▶ _THE INPUT_:

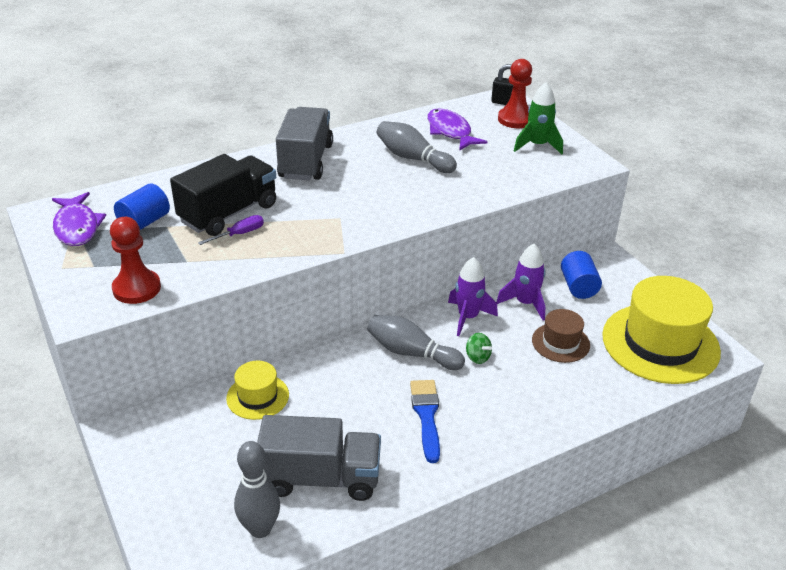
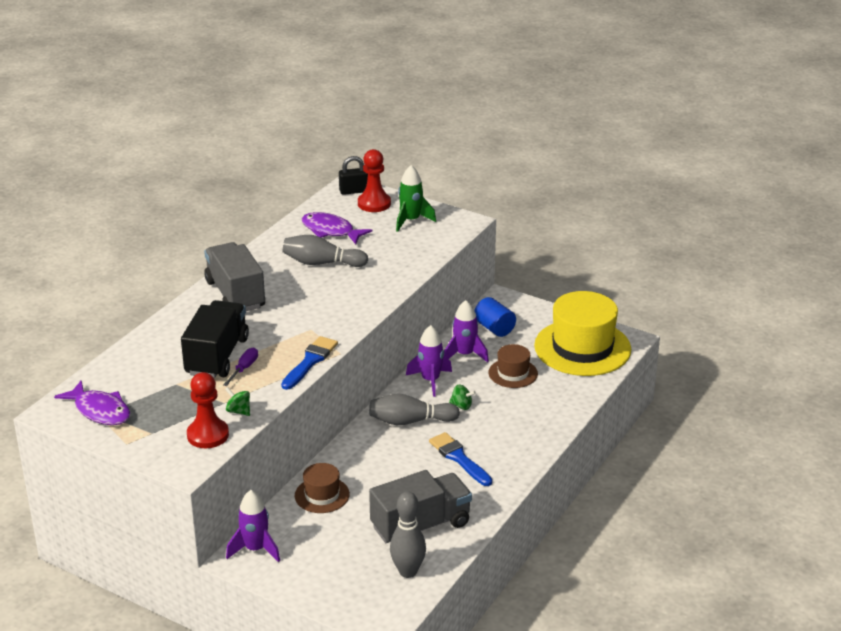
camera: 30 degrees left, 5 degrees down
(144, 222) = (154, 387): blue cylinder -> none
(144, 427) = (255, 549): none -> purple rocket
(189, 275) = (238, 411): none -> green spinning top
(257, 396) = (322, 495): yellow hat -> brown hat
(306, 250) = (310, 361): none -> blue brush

▶ _TASK ITEM_:
Each line in the listing above that includes the word "none" needs to be copied out.

▶ _ANSWER_:
(144, 222) = (154, 387): blue cylinder -> none
(144, 427) = (255, 549): none -> purple rocket
(189, 275) = (238, 411): none -> green spinning top
(306, 250) = (310, 361): none -> blue brush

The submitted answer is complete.